■ WORK TASK ■
From the entries below, please output exactly the lines starting at the one containing "RADIO pin MISO: GP5 -> GP8" and ending at the one containing "DIGITS pin CLK: D0 -> D5", both included.

■ RECORDS FOR THIS TASK ■
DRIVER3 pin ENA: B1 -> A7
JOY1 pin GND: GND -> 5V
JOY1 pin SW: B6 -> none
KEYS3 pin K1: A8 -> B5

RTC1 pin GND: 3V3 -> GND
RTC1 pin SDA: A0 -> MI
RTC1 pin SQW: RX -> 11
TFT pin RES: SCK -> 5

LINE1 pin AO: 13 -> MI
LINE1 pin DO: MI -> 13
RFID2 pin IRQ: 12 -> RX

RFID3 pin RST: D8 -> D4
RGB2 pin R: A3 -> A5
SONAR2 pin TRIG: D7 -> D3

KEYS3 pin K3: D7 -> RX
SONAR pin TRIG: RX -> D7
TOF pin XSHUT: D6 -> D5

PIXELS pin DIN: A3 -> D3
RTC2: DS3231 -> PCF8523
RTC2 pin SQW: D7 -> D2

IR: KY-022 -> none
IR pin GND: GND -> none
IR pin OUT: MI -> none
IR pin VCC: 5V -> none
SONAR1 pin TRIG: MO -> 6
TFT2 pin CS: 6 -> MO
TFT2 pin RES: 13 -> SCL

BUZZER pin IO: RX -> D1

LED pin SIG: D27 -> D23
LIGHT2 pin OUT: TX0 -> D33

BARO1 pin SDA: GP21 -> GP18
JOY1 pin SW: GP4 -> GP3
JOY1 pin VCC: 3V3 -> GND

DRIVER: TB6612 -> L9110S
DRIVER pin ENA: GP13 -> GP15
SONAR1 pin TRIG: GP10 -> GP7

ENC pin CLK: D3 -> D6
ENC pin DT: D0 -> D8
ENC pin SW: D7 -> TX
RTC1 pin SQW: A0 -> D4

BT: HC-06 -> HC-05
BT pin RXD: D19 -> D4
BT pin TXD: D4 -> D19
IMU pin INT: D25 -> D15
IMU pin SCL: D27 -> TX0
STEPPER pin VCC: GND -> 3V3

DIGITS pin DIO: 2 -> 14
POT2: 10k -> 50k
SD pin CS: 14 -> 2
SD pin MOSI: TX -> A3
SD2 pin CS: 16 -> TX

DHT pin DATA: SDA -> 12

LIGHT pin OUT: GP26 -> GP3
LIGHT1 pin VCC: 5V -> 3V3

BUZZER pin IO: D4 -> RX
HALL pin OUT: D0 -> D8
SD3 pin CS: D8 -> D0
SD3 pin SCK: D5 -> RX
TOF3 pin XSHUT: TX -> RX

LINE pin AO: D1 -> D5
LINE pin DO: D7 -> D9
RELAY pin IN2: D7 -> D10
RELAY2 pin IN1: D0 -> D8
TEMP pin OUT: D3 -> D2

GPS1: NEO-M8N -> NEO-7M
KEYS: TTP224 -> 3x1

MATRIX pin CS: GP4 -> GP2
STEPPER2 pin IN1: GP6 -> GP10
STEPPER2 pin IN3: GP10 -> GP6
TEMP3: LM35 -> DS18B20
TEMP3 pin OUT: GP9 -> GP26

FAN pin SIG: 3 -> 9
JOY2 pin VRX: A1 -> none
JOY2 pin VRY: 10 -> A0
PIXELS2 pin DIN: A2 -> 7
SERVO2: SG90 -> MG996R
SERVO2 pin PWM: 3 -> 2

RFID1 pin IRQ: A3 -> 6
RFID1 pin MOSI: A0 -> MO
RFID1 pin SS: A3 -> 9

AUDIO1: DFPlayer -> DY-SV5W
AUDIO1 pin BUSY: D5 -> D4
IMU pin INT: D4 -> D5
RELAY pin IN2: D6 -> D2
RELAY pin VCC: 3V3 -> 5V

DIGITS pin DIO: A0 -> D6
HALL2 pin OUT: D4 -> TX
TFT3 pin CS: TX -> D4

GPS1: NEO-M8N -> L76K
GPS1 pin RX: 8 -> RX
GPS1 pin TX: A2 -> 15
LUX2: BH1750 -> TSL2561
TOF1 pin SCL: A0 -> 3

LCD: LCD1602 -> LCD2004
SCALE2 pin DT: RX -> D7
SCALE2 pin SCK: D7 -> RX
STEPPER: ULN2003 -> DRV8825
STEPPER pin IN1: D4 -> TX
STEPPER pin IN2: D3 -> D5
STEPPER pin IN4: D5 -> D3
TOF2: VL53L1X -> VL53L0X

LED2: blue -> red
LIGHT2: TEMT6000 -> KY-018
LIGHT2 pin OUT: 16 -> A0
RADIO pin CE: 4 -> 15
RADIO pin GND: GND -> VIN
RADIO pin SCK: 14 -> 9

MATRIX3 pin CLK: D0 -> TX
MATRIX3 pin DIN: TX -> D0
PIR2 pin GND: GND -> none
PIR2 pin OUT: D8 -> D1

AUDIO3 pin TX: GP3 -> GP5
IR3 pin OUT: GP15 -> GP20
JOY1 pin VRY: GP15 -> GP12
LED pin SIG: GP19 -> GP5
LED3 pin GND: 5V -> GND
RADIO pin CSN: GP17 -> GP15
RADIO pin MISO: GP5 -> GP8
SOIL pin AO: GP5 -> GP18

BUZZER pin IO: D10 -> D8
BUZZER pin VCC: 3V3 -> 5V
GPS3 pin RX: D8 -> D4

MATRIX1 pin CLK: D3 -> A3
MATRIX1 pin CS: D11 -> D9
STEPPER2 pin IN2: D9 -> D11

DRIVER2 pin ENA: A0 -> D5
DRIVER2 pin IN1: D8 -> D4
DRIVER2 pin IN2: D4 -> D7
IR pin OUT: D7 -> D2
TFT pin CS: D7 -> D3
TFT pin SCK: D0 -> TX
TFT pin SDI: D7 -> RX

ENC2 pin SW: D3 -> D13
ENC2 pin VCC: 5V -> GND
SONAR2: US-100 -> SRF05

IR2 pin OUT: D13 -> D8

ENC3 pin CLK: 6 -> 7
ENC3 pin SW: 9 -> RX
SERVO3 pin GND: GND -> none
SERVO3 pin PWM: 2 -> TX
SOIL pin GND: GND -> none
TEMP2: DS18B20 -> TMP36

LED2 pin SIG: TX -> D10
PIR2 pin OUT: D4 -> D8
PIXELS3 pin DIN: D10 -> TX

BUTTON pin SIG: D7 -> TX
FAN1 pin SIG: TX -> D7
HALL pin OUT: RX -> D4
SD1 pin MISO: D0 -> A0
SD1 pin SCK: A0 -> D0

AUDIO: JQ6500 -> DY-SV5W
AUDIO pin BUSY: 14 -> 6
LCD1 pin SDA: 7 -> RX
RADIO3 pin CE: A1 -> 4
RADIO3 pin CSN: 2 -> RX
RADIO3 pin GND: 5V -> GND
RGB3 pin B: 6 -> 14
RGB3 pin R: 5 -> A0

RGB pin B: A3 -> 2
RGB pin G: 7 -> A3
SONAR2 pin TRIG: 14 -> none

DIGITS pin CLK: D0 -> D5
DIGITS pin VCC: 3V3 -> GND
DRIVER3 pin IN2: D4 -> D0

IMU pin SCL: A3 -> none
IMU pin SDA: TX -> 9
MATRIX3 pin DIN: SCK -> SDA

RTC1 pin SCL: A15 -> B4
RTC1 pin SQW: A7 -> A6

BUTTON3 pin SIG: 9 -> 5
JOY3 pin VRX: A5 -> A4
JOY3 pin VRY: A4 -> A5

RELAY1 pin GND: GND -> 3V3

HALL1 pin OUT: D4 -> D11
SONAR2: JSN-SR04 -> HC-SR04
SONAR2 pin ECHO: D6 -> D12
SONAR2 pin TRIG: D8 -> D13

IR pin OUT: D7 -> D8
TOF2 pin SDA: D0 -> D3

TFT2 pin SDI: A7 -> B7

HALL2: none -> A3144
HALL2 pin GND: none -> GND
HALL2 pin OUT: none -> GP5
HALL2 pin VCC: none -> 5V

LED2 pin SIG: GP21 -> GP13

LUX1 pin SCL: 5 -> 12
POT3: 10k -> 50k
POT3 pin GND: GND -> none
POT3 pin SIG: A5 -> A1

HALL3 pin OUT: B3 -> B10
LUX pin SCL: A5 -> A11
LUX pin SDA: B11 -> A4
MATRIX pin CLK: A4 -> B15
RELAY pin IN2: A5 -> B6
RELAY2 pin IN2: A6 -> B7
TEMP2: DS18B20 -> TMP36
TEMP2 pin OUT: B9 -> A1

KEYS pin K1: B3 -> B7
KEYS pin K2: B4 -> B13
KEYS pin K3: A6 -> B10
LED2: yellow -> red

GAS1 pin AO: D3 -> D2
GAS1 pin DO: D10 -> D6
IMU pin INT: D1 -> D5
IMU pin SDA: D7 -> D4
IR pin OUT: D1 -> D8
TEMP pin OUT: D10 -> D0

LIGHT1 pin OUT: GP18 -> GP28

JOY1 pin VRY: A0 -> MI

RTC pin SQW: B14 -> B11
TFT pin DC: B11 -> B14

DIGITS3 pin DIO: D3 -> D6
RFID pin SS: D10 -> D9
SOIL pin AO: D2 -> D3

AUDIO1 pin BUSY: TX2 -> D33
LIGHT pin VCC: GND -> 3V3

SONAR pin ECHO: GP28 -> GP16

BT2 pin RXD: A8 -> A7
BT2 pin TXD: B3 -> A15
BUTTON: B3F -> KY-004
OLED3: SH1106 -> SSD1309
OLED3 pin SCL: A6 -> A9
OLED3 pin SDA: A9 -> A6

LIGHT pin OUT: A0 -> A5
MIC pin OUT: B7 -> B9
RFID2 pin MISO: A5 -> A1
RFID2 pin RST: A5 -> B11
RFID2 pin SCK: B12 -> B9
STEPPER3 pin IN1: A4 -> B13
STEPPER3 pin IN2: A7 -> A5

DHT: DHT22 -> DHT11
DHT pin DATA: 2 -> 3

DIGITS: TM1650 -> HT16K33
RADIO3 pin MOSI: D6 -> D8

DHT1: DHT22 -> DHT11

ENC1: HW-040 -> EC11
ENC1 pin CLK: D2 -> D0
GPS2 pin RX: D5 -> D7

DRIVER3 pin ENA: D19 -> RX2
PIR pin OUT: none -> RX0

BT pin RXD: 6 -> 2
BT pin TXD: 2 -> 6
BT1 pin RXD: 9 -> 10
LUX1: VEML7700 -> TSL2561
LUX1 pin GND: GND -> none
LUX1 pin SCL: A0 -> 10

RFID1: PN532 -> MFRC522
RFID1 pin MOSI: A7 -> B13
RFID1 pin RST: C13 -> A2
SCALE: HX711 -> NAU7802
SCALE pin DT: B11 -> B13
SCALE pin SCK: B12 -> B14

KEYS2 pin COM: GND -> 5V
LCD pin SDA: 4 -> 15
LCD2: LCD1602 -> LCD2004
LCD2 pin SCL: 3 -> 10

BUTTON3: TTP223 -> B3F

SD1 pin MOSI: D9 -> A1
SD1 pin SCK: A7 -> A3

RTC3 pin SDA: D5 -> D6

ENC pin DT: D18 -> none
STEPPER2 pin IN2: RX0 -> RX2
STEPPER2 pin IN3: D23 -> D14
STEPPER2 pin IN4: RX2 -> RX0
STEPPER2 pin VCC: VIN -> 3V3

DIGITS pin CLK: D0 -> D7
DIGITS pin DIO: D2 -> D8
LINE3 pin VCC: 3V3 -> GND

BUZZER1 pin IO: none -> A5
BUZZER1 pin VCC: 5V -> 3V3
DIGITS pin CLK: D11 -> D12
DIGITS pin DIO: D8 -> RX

■ WRITTEN SOLUTION ■
RADIO pin MISO: GP5 -> GP8
SOIL pin AO: GP5 -> GP18

BUZZER pin IO: D10 -> D8
BUZZER pin VCC: 3V3 -> 5V
GPS3 pin RX: D8 -> D4

MATRIX1 pin CLK: D3 -> A3
MATRIX1 pin CS: D11 -> D9
STEPPER2 pin IN2: D9 -> D11

DRIVER2 pin ENA: A0 -> D5
DRIVER2 pin IN1: D8 -> D4
DRIVER2 pin IN2: D4 -> D7
IR pin OUT: D7 -> D2
TFT pin CS: D7 -> D3
TFT pin SCK: D0 -> TX
TFT pin SDI: D7 -> RX

ENC2 pin SW: D3 -> D13
ENC2 pin VCC: 5V -> GND
SONAR2: US-100 -> SRF05

IR2 pin OUT: D13 -> D8

ENC3 pin CLK: 6 -> 7
ENC3 pin SW: 9 -> RX
SERVO3 pin GND: GND -> none
SERVO3 pin PWM: 2 -> TX
SOIL pin GND: GND -> none
TEMP2: DS18B20 -> TMP36

LED2 pin SIG: TX -> D10
PIR2 pin OUT: D4 -> D8
PIXELS3 pin DIN: D10 -> TX

BUTTON pin SIG: D7 -> TX
FAN1 pin SIG: TX -> D7
HALL pin OUT: RX -> D4
SD1 pin MISO: D0 -> A0
SD1 pin SCK: A0 -> D0

AUDIO: JQ6500 -> DY-SV5W
AUDIO pin BUSY: 14 -> 6
LCD1 pin SDA: 7 -> RX
RADIO3 pin CE: A1 -> 4
RADIO3 pin CSN: 2 -> RX
RADIO3 pin GND: 5V -> GND
RGB3 pin B: 6 -> 14
RGB3 pin R: 5 -> A0

RGB pin B: A3 -> 2
RGB pin G: 7 -> A3
SONAR2 pin TRIG: 14 -> none

DIGITS pin CLK: D0 -> D5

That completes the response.